***** Record set *****
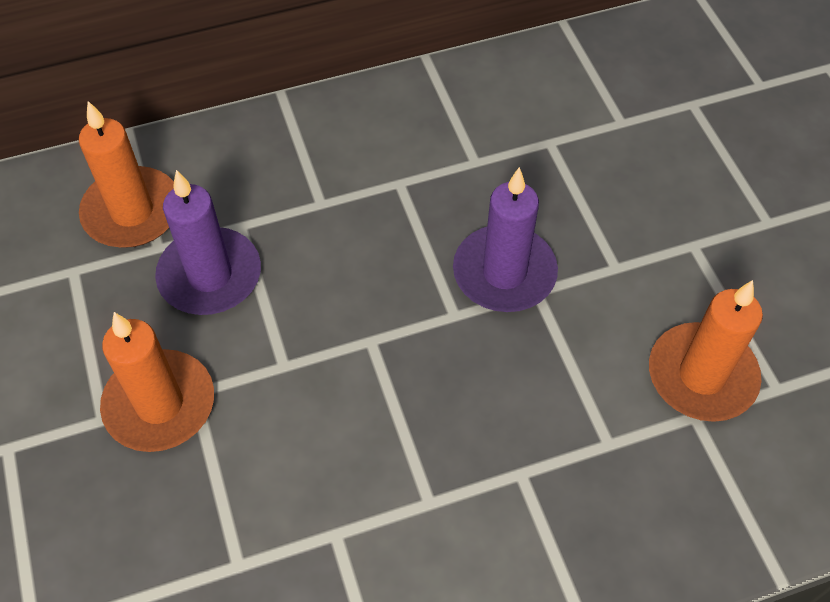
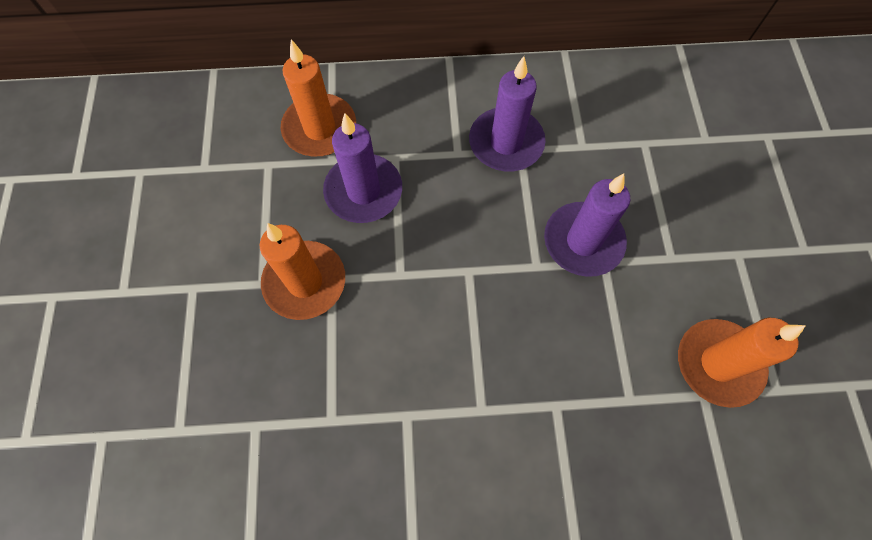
camera: 15 degrees right, 10 degrees up
(379, 178) = (506, 143): none -> purple candle

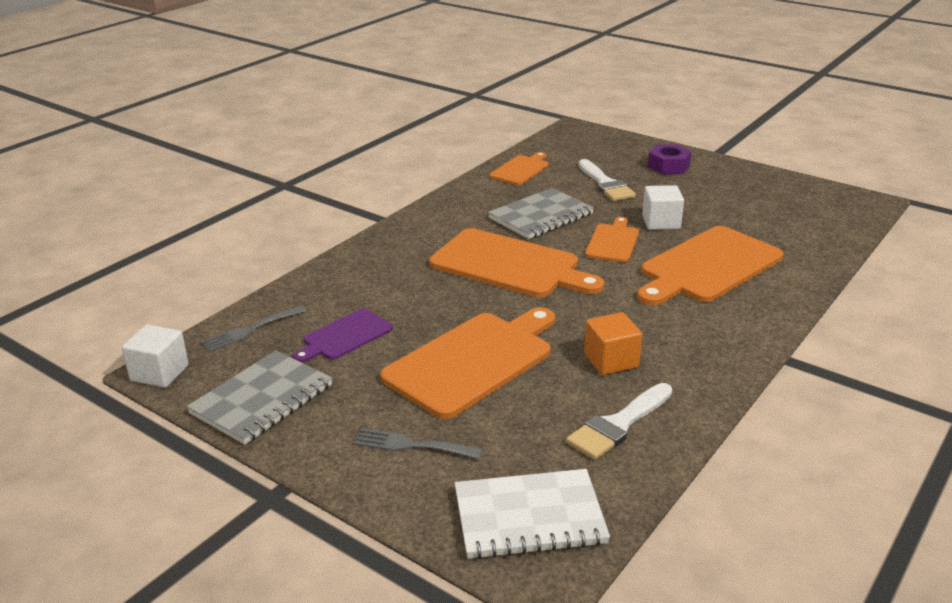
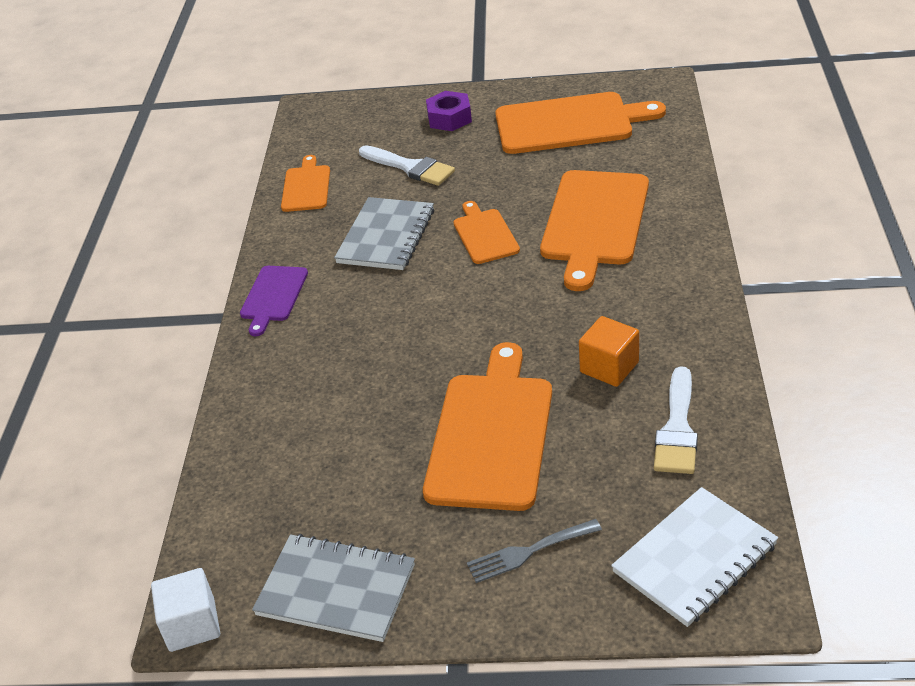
camera: 30 degrees left, 10 degrees up
(250, 330) = (232, 522): grey fork -> none
(262, 399) = (336, 590): grey notebook -> grey notebook turned 75 degrees counterclockwise
(345, 336) = (340, 475): purple cutting board -> purple cutting board (273, 296)
(509, 265) = (415, 309): orange cutting board -> orange cutting board (569, 123)
(661, 222) = (506, 190): white cube -> none

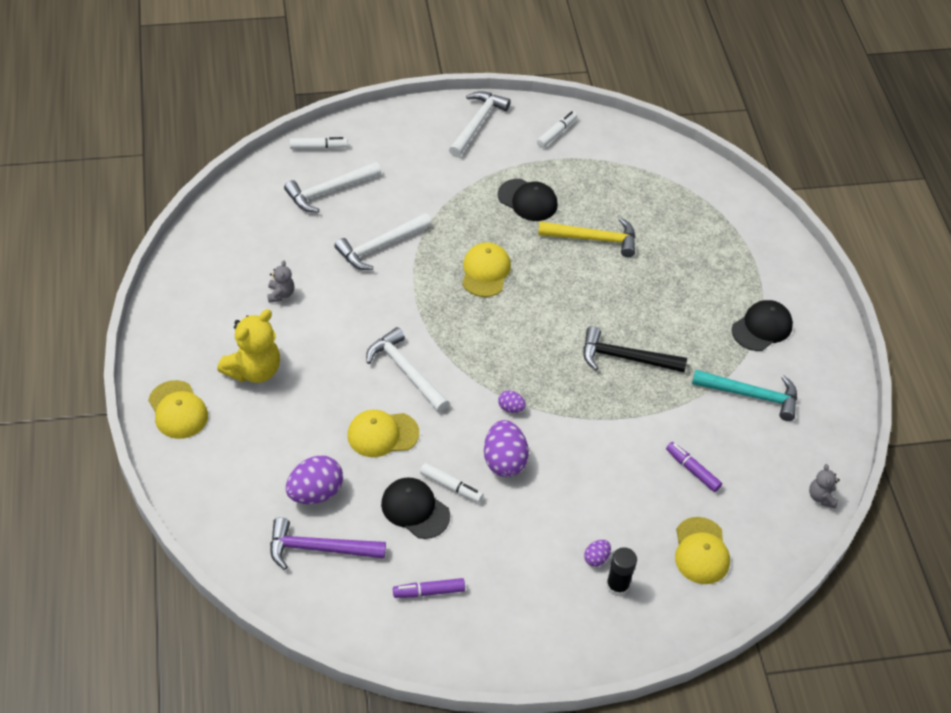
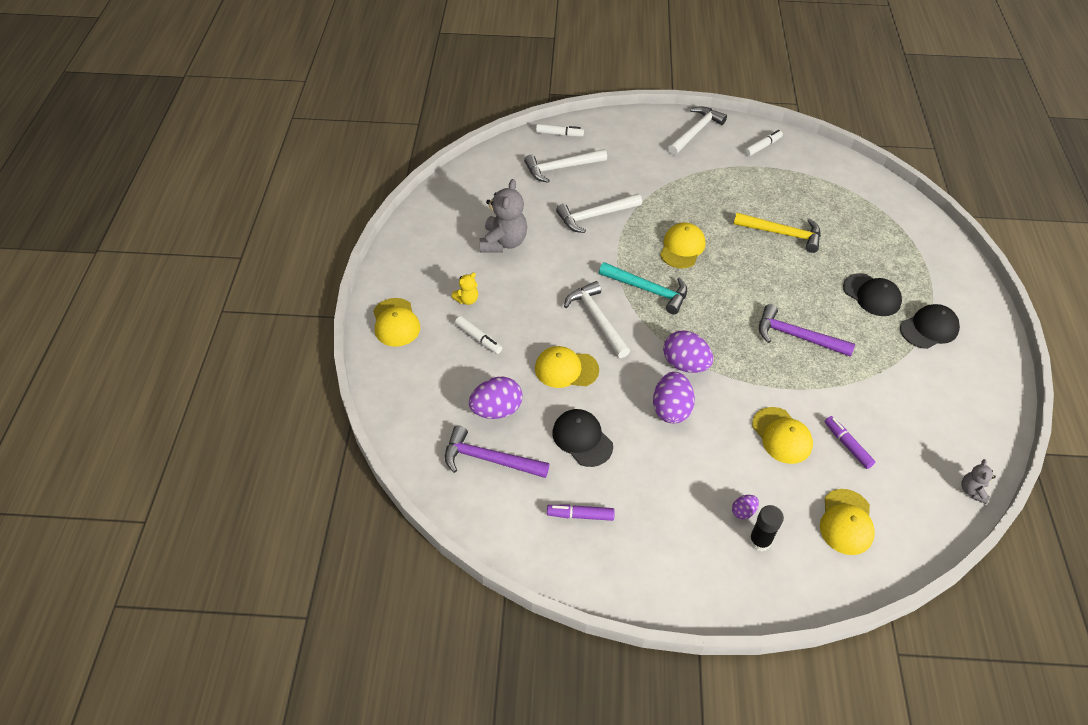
camera: 15 degrees right, 0 degrees up
(254, 370) = (467, 300): yellow teddy bear -> yellow teddy bear, size x0.50
(281, 294) = (503, 242): grey teddy bear -> grey teddy bear, size x1.99
(451, 486) = (618, 423): white marker -> white marker (478, 338)
(511, 408) = (685, 364): purple egg -> purple egg, size x2.00
(527, 200) = (729, 196): black cap -> black cap (872, 295)
(624, 471) = (782, 435): none -> yellow cap
(625, 358) = (797, 336): black hammer -> purple hammer
(751, 395) = (912, 386): turquoise hammer -> turquoise hammer (648, 290)

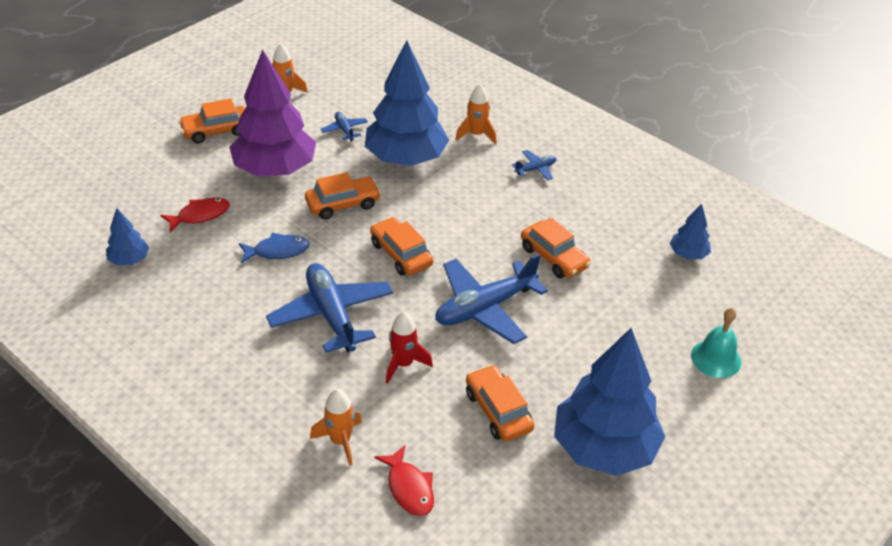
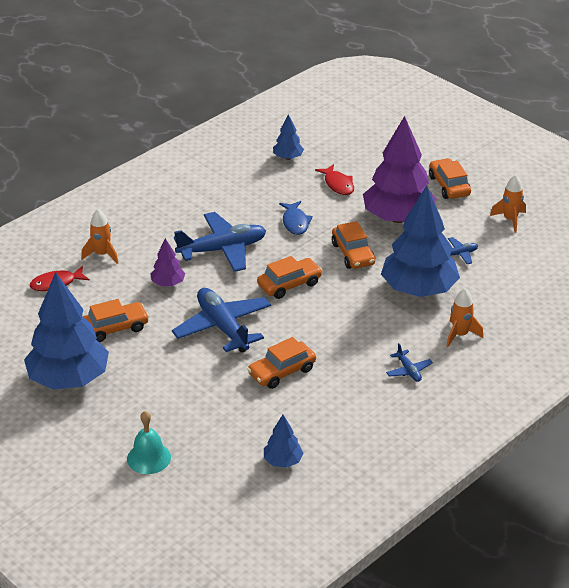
camera: 95 degrees right, 5 degrees down
(403, 364) = (168, 283): red rocket -> purple tree

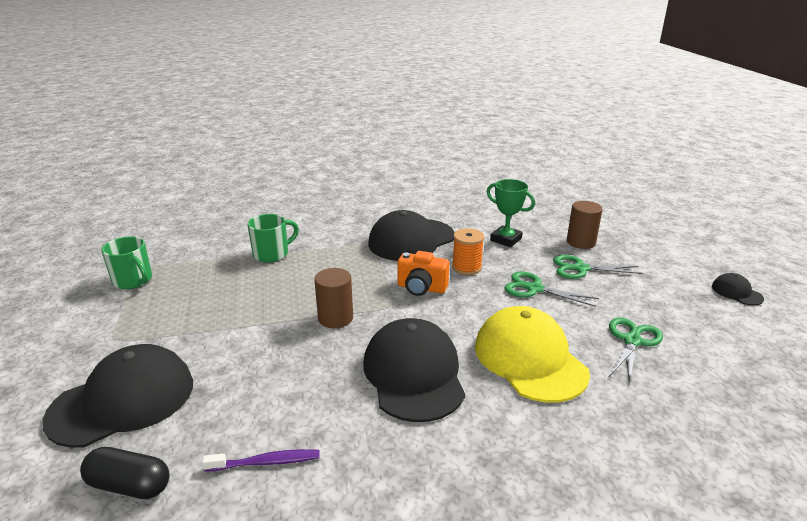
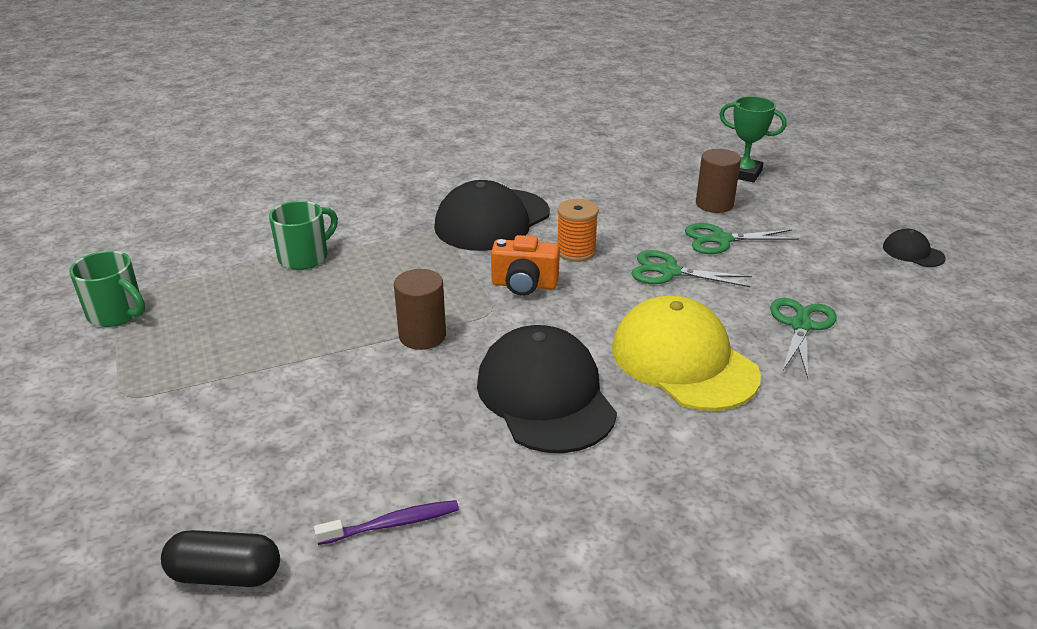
camera: 10 degrees left, 5 degrees up
(123, 400) = (172, 474): black cap -> none
(505, 239) = (617, 209): green trophy -> green trophy (743, 174)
*****
Word for word, copy every line of the data, excluding any pictures.

camera: 15 degrees right, 10 degrees up
(379, 178) = (506, 143): none -> purple candle

camera: 30 degrees left, 10 degrees up
(250, 330) = (232, 522): grey fork -> none
(262, 399) = (336, 590): grey notebook -> grey notebook turned 75 degrees counterclockwise
(345, 336) = (340, 475): purple cutting board -> purple cutting board (273, 296)
(509, 265) = (415, 309): orange cutting board -> orange cutting board (569, 123)
(661, 222) = (506, 190): white cube -> none

camera: 15 degrees right, 0 degrees up
(254, 370) = (467, 300): yellow teddy bear -> yellow teddy bear, size x0.50
(281, 294) = (503, 242): grey teddy bear -> grey teddy bear, size x1.99
(451, 486) = (618, 423): white marker -> white marker (478, 338)
(511, 408) = (685, 364): purple egg -> purple egg, size x2.00
(527, 200) = (729, 196): black cap -> black cap (872, 295)
(624, 471) = (782, 435): none -> yellow cap
(625, 358) = (797, 336): black hammer -> purple hammer
(751, 395) = (912, 386): turquoise hammer -> turquoise hammer (648, 290)

camera: 95 degrees right, 5 degrees down
(403, 364) = (168, 283): red rocket -> purple tree

camera: 10 degrees left, 5 degrees up
(123, 400) = (172, 474): black cap -> none
(505, 239) = (617, 209): green trophy -> green trophy (743, 174)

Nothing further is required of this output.